Synthetic geometry scene data
..........

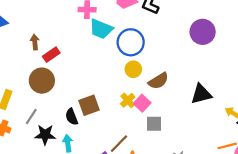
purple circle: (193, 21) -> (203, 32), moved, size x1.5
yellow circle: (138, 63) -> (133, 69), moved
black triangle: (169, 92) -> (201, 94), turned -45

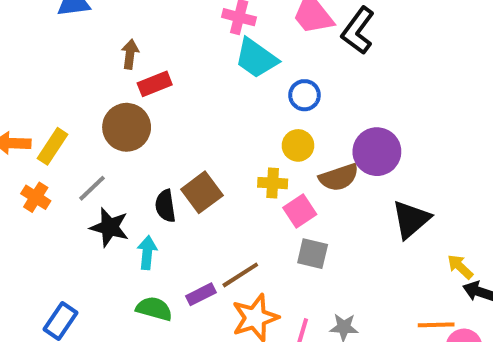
purple circle: (203, 32) -> (377, 152), moved
blue circle: (131, 42) -> (305, 95), size x0.6
black triangle: (201, 94) -> (411, 219), turned -40
yellow cross: (128, 100) -> (273, 183), moved, turned 32
brown square: (89, 105) -> (202, 192), turned -30

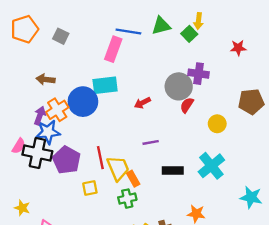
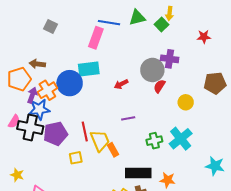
orange pentagon: (25, 29) -> (19, 79), moved
purple pentagon: (67, 160) -> (55, 134), turned 30
black rectangle: (173, 170) -> (138, 173), moved, size x1.4
green cross: (127, 199) -> (154, 141), moved

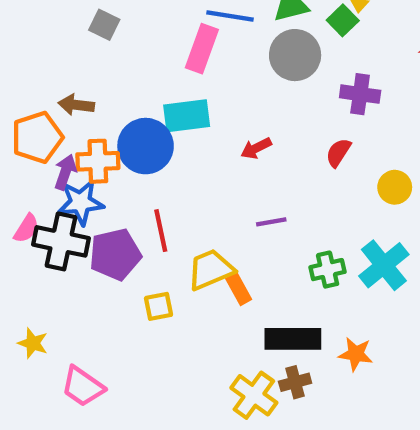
gray circle: (152, 70) -> (295, 55), moved
orange cross: (47, 90) -> (98, 161), turned 30
red line: (85, 132) -> (161, 231), moved
yellow trapezoid: (100, 141) -> (211, 270), turned -90

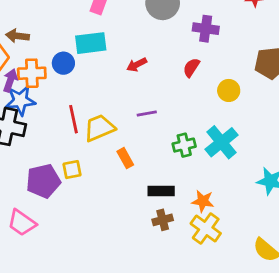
blue circle: (146, 146) -> (63, 63), size x0.6
purple pentagon: (115, 254) -> (43, 181), moved
yellow trapezoid: (211, 270) -> (99, 128), moved
black rectangle: (293, 339) -> (161, 191), size x0.7
yellow cross: (254, 395) -> (206, 228), moved

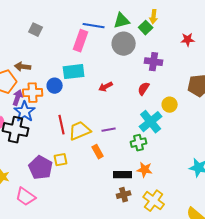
blue star: (20, 101) -> (25, 112), turned -30
purple line: (147, 113) -> (109, 130), moved
cyan cross: (222, 142) -> (151, 122), moved
purple pentagon: (43, 181) -> (41, 168), turned -30
orange star: (203, 201) -> (145, 170), moved

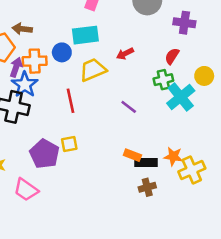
purple line: (109, 130) -> (129, 107), turned 48
yellow trapezoid: (80, 131) -> (93, 70), moved
green cross: (139, 143) -> (163, 80), moved
orange rectangle: (98, 152) -> (132, 155), moved, turned -40
yellow cross: (154, 201) -> (192, 170), moved, turned 30

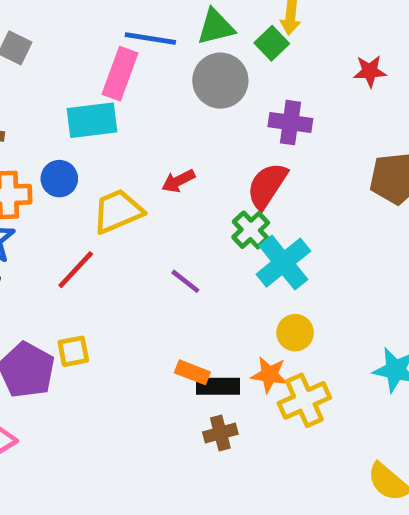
cyan rectangle: (85, 35) -> (92, 120), moved
red semicircle: (172, 56) -> (267, 186), size x1.5
yellow circle: (204, 76) -> (295, 333), moved
green cross: (163, 80) -> (251, 230), turned -30
red line: (71, 101) -> (76, 270), turned 55

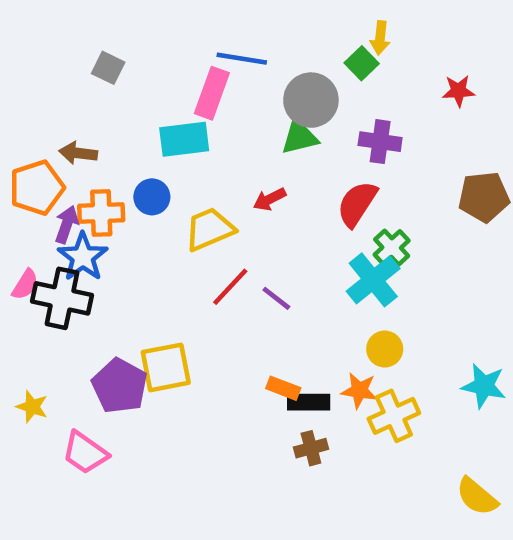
green triangle: (216, 27) -> (299, 137), moved
green cross: (251, 230) -> (392, 248), moved
red line: (76, 270) -> (230, 287), moved
yellow square: (73, 351) -> (166, 367), size x1.6

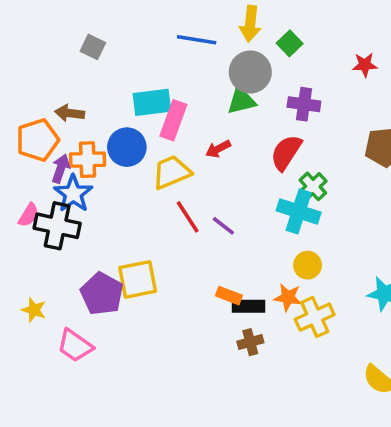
yellow arrow: (380, 38) -> (250, 24), moved, size x1.4
pink rectangle: (212, 93) -> (173, 120), moved
blue circle: (152, 197) -> (127, 147), size x1.4
cyan cross: (373, 280) -> (299, 211), turned -33
red line: (230, 287) -> (188, 217), turned -76

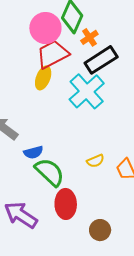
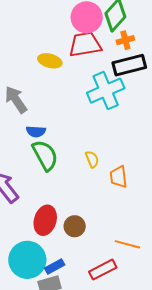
yellow ellipse: (43, 78) -> (50, 61), moved, turned 65
yellow semicircle: (95, 161) -> (92, 159), turned -108
red ellipse: (66, 204) -> (45, 220), moved

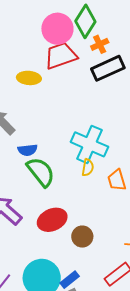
cyan cross: (106, 91) -> (90, 144), moved, turned -33
yellow semicircle: (92, 159) -> (88, 167), turned 42
red ellipse: (45, 220) -> (52, 220), moved, turned 60

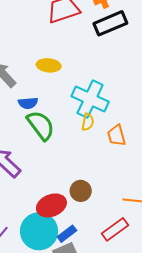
yellow ellipse: (29, 78) -> (49, 65), moved
red ellipse: (52, 220) -> (51, 205), moved

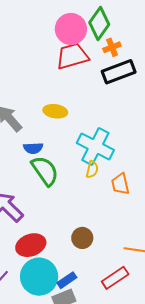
red ellipse: (51, 205) -> (31, 245), moved

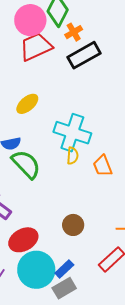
yellow ellipse: (55, 111) -> (27, 104), turned -40

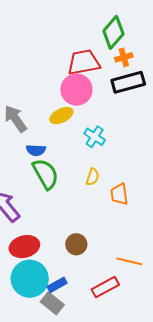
pink circle: (30, 20) -> (76, 90), moved
cyan cross: (72, 133) -> (95, 137), moved, size x0.6
gray rectangle: (64, 288) -> (52, 303), turned 55

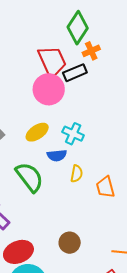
red trapezoid: (84, 62) -> (52, 61), turned 84
black rectangle: (128, 82) -> (75, 73), moved, size x0.7
yellow ellipse: (61, 116) -> (37, 132), moved
blue semicircle: (36, 150) -> (57, 155), moved

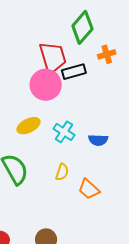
orange cross: (91, 51) -> (107, 54), moved
blue semicircle: (57, 155) -> (98, 140), moved
orange trapezoid: (105, 187) -> (89, 189), turned -40

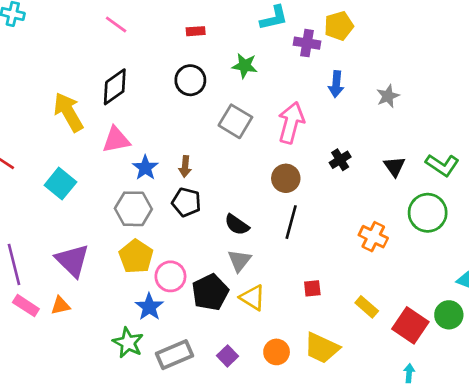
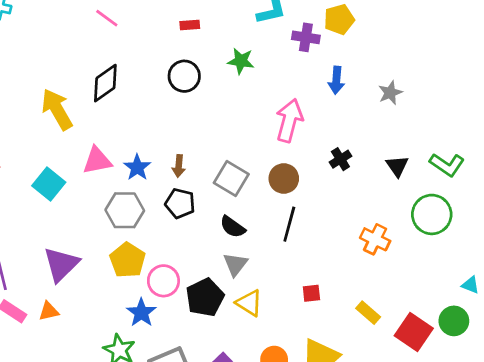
gray square: (235, 121) -> (231, 178), moved
pink triangle: (116, 140) -> (97, 161), moved
purple triangle: (72, 260) -> (61, 264), turned 30

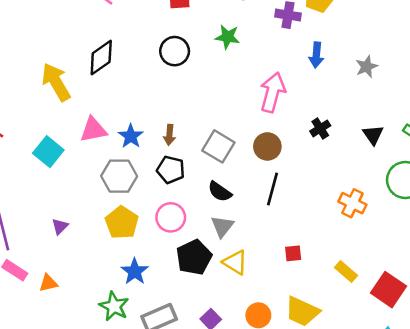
purple triangle: (61, 264) -> (60, 226), size x0.5
pink circle: (163, 281) -> (171, 217), moved
orange triangle: (49, 311) -> (48, 283), moved

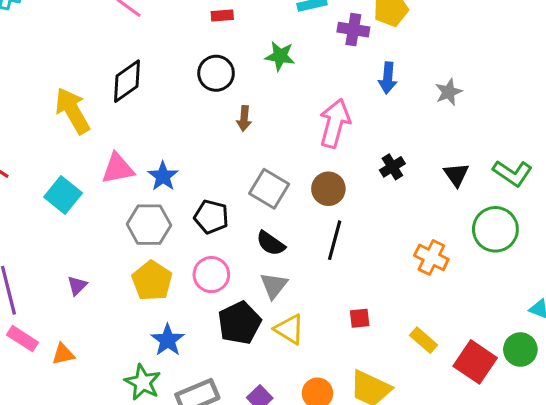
brown arrow: (169, 135) -> (244, 119), moved

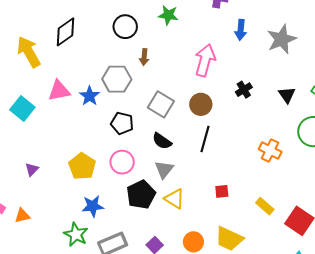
gray star: (449, 92) -> (282, 39), size x1.6
gray hexagon: (149, 225) -> (117, 79), moved
blue star: (168, 340) -> (93, 206), turned 30

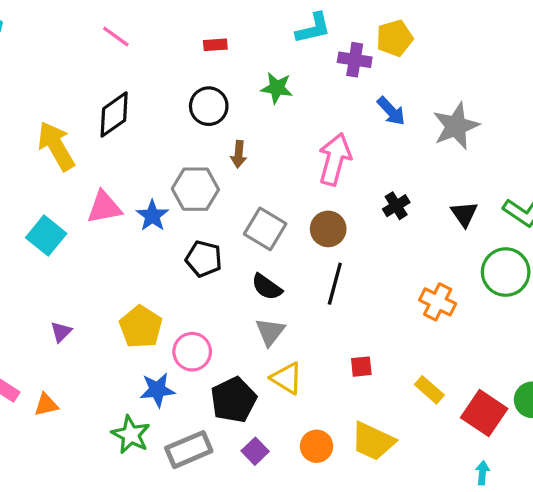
blue arrow: (241, 30) -> (391, 111), turned -48
pink circle: (122, 162) -> (192, 352), moved
black pentagon: (141, 195) -> (234, 400), moved

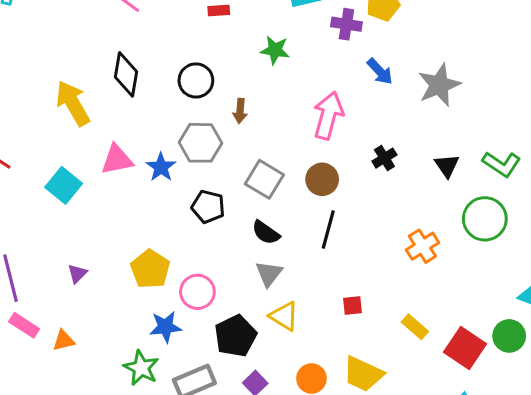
black circle: (209, 106) -> (196, 80), moved
black diamond: (114, 114) -> (126, 74), turned -45
orange cross: (438, 302) -> (422, 246), turned 32

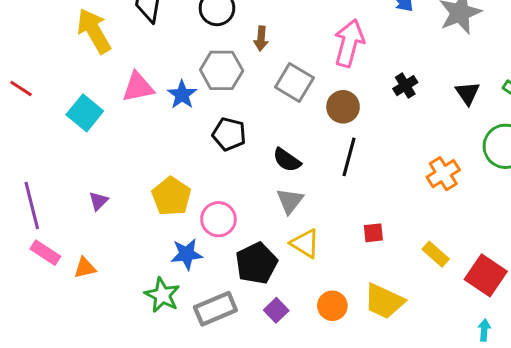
gray square: (264, 179) -> (294, 83), moved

..........

Could you output exactly the lines above, from the line with "purple line: (109, 130)" up to and including the line with "cyan cross: (106, 91)", and nothing else, skipping the pictures?

purple line: (109, 130) -> (129, 107), turned 48
yellow trapezoid: (80, 131) -> (93, 70), moved
green cross: (139, 143) -> (163, 80), moved
orange rectangle: (98, 152) -> (132, 155), moved, turned -40
yellow cross: (154, 201) -> (192, 170), moved, turned 30

cyan rectangle: (85, 35) -> (92, 120), moved
red semicircle: (172, 56) -> (267, 186), size x1.5
yellow circle: (204, 76) -> (295, 333), moved
green cross: (163, 80) -> (251, 230), turned -30
red line: (71, 101) -> (76, 270), turned 55

green triangle: (216, 27) -> (299, 137), moved
green cross: (251, 230) -> (392, 248), moved
red line: (76, 270) -> (230, 287), moved
yellow square: (73, 351) -> (166, 367), size x1.6

yellow arrow: (380, 38) -> (250, 24), moved, size x1.4
pink rectangle: (212, 93) -> (173, 120), moved
blue circle: (152, 197) -> (127, 147), size x1.4
cyan cross: (373, 280) -> (299, 211), turned -33
red line: (230, 287) -> (188, 217), turned -76

yellow ellipse: (43, 78) -> (50, 61), moved, turned 65
yellow semicircle: (95, 161) -> (92, 159), turned -108
red ellipse: (66, 204) -> (45, 220), moved

cyan cross: (106, 91) -> (90, 144), moved, turned -33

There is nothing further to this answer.